__ASSIGNMENT__: The reply should reproduce every line of the data below word for word, minus any images.

__SUPPLIED DATA__:
⁂
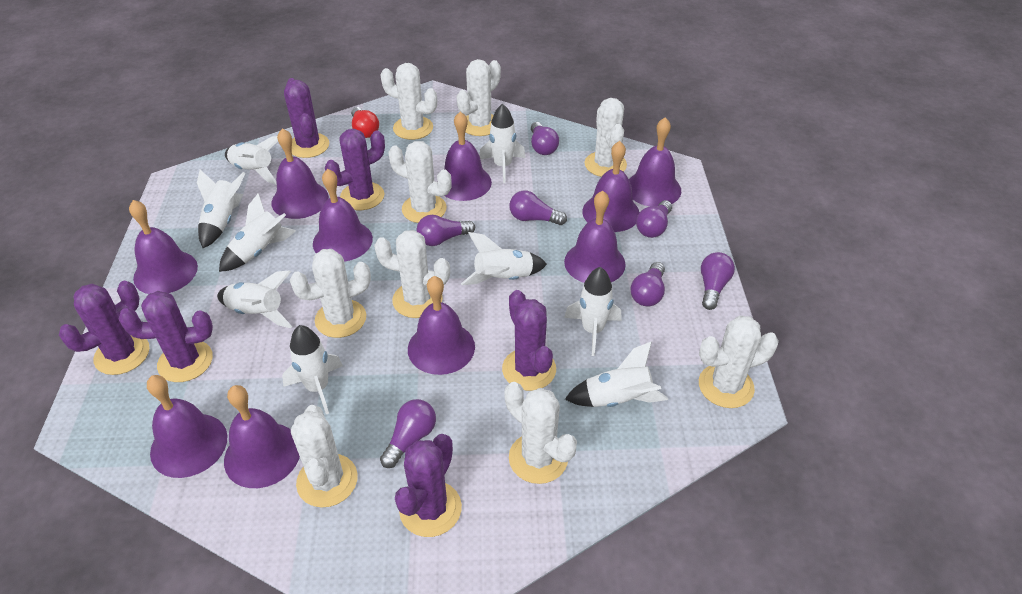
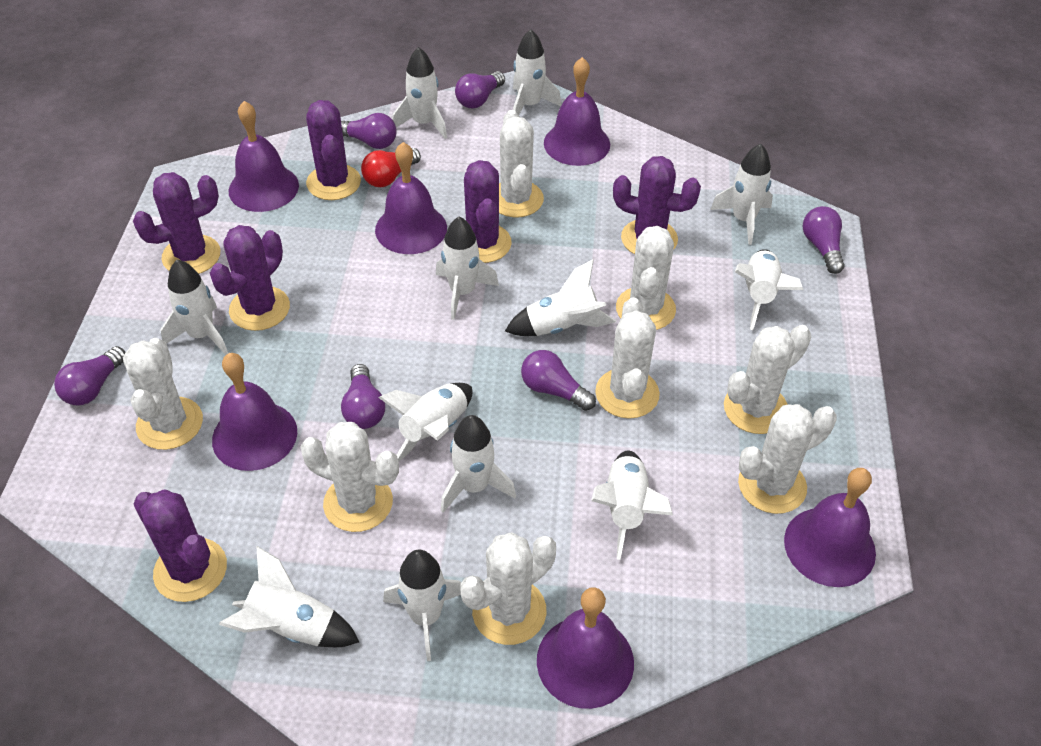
purple bell: 10 -> 6
purple light bulb: 7 -> 6
white cactus: 9 -> 8
white rocket: 9 -> 12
⁂
__REPLY__:
purple bell: 10 -> 6
purple light bulb: 7 -> 6
white cactus: 9 -> 8
white rocket: 9 -> 12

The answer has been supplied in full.